* _Your assignment_:
Write the entries out exactly. Any images they hold stay out of the copy.

[Edit tracking data]
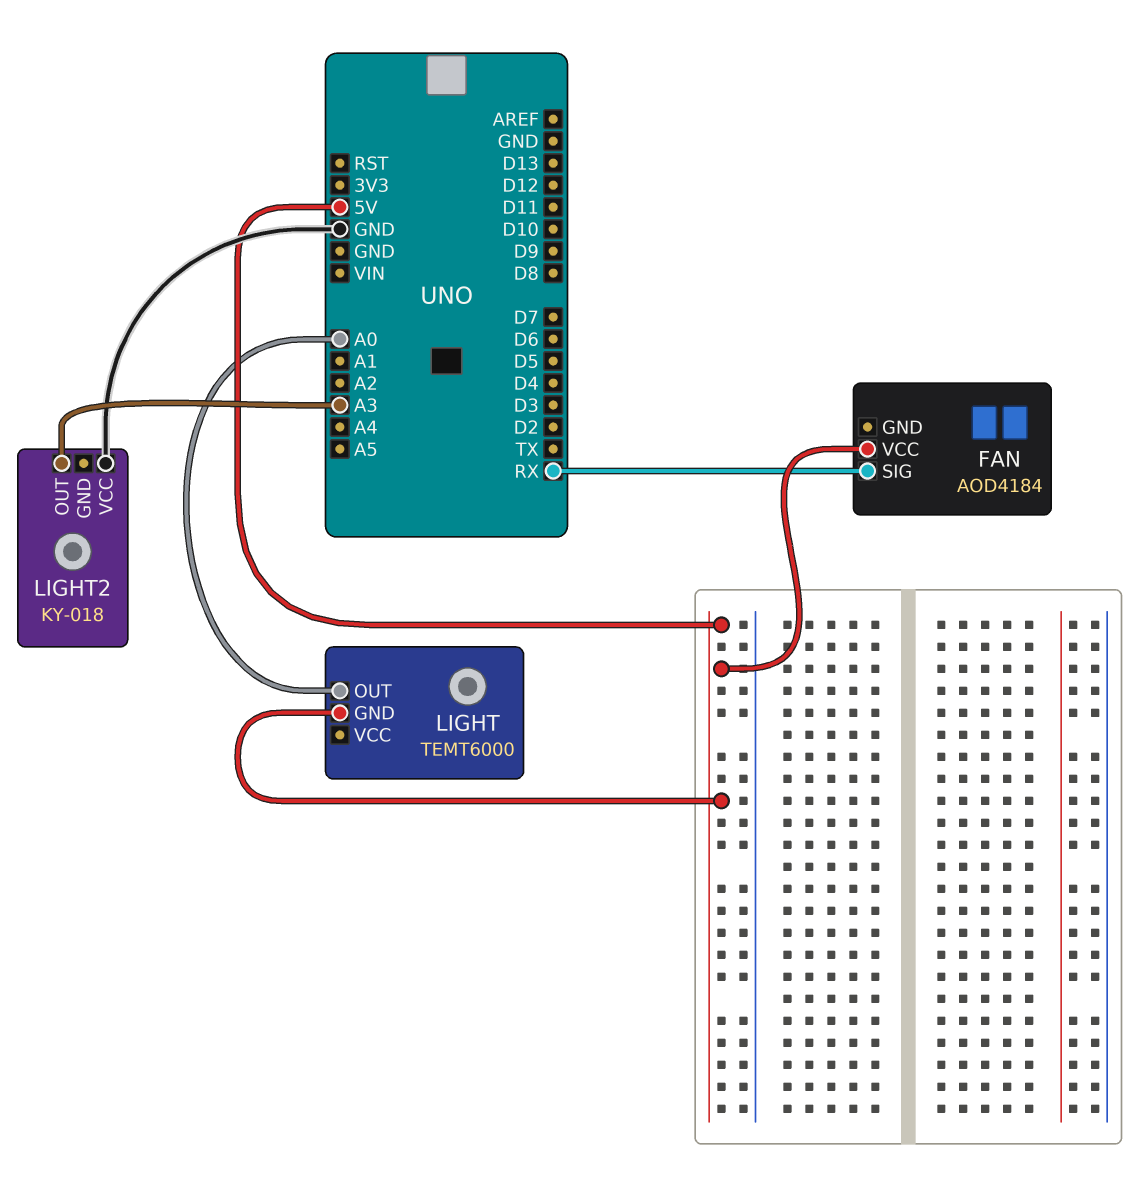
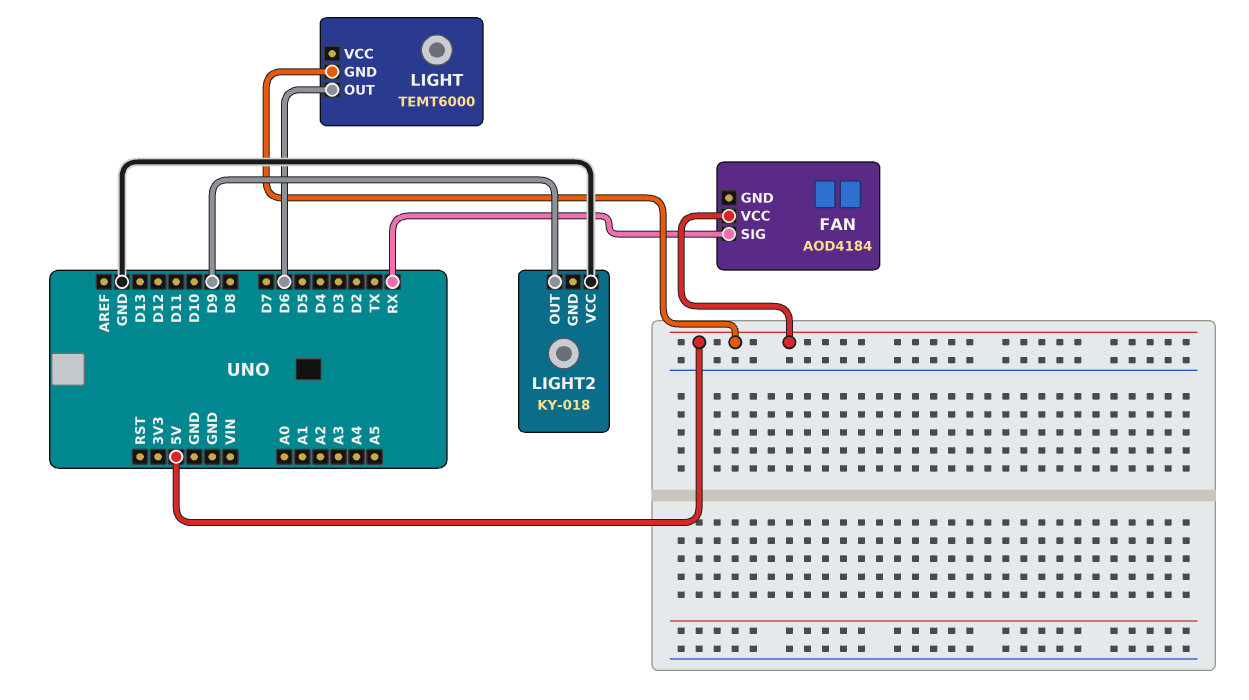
LIGHT pin OUT: A0 -> D6
LIGHT2 pin OUT: A3 -> D9

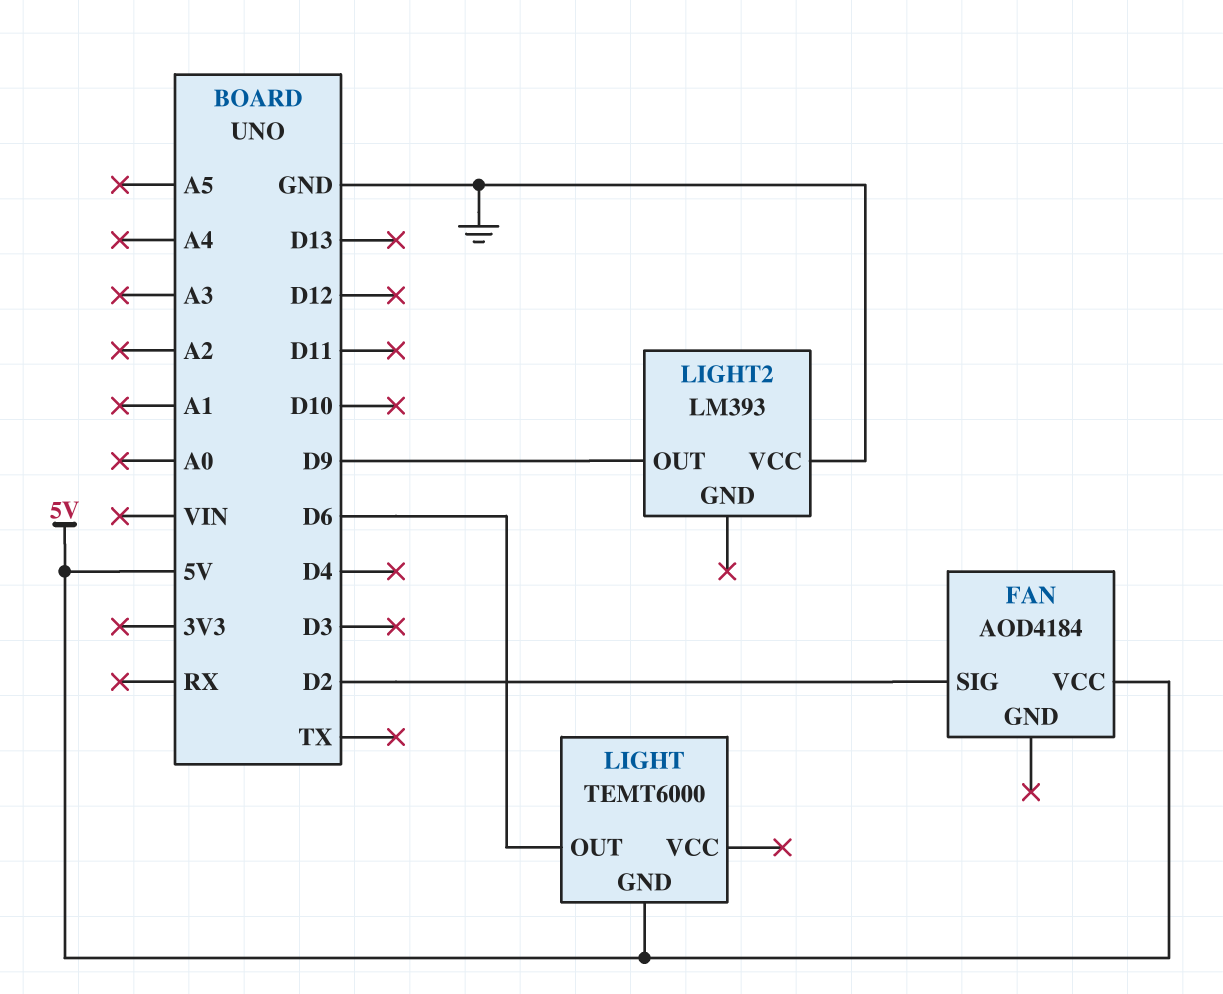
FAN pin SIG: RX -> D2
LIGHT2: KY-018 -> LM393

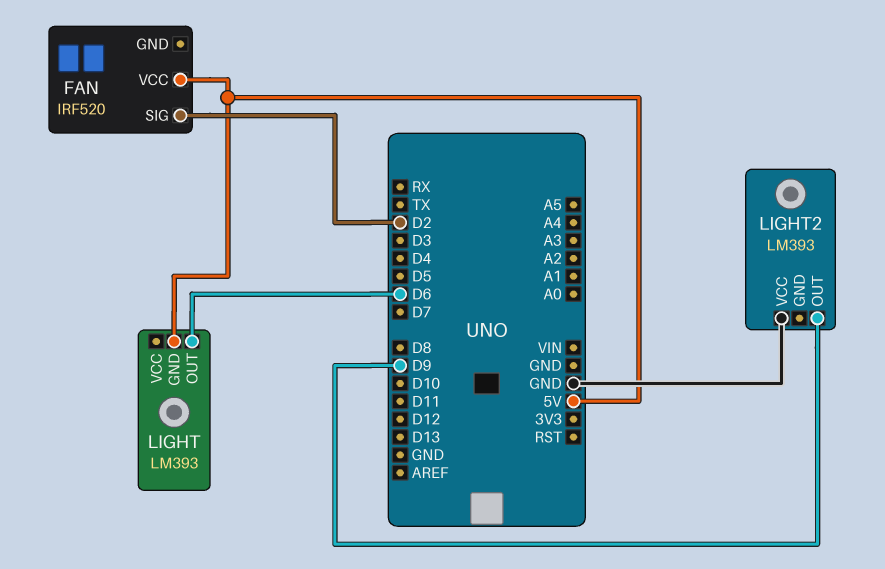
FAN: AOD4184 -> IRF520
LIGHT: TEMT6000 -> LM393

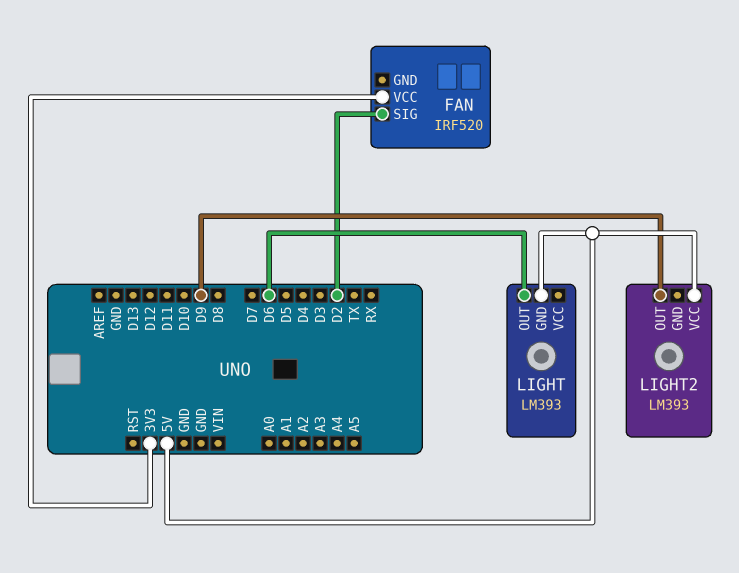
FAN pin VCC: 5V -> 3V3
LIGHT2 pin VCC: GND -> 5V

* _Answer section_:
LIGHT pin OUT: A0 -> D6
LIGHT2 pin OUT: A3 -> D9

FAN pin SIG: RX -> D2
LIGHT2: KY-018 -> LM393

FAN: AOD4184 -> IRF520
LIGHT: TEMT6000 -> LM393

FAN pin VCC: 5V -> 3V3
LIGHT2 pin VCC: GND -> 5V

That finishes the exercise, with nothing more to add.